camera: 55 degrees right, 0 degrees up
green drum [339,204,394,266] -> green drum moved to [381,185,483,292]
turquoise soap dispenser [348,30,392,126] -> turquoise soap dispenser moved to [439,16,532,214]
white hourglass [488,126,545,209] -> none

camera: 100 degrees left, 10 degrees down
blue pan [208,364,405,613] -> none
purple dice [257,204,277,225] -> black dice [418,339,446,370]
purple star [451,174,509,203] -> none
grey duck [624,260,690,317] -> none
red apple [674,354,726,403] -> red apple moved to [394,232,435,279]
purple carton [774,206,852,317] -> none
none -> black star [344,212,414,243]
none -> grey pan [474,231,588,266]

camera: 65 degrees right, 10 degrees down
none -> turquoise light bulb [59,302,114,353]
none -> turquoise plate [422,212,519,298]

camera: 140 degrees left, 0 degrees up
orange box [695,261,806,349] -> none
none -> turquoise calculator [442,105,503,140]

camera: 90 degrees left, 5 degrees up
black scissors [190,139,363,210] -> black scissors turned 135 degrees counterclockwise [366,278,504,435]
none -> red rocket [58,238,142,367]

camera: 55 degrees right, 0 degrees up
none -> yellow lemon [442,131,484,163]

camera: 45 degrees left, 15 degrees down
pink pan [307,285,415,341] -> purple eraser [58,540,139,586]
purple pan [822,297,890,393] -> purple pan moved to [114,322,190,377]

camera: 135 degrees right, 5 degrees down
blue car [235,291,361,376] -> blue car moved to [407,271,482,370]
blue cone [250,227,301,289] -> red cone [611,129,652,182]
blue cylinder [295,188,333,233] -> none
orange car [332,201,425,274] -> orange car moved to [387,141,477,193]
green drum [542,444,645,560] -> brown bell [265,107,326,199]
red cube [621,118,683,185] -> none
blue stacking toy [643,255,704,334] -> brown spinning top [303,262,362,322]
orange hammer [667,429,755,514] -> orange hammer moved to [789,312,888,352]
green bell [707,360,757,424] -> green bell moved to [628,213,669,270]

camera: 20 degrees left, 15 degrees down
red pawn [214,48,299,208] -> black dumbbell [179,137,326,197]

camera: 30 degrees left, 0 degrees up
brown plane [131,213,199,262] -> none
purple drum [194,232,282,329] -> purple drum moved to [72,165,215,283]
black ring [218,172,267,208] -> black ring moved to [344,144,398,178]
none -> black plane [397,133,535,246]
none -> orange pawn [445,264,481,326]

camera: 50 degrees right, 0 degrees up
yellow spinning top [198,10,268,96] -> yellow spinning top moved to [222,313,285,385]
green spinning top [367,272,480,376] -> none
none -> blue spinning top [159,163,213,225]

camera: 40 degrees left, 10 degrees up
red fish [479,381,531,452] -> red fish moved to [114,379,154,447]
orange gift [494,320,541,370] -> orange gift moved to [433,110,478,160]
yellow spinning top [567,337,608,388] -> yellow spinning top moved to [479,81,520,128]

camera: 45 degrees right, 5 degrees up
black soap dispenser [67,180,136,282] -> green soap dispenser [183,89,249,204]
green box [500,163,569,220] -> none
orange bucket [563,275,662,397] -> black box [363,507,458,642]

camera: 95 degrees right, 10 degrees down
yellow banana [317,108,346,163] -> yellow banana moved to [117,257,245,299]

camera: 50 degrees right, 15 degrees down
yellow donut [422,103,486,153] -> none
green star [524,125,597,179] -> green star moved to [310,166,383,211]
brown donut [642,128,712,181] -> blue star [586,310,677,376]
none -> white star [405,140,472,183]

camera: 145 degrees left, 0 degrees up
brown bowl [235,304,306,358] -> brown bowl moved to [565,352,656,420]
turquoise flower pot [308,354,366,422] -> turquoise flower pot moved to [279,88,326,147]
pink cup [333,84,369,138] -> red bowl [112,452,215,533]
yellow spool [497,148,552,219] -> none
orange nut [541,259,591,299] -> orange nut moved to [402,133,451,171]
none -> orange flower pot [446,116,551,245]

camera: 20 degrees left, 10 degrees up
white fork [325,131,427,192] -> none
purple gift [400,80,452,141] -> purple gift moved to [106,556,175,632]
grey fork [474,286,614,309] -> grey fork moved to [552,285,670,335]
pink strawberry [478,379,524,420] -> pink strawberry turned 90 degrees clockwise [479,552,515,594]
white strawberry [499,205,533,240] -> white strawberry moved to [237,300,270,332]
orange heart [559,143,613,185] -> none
------------------------------
Aim of the exercise:
Determine how many lines in the records include the string "blue". Only that number should be given.

Task solution:
7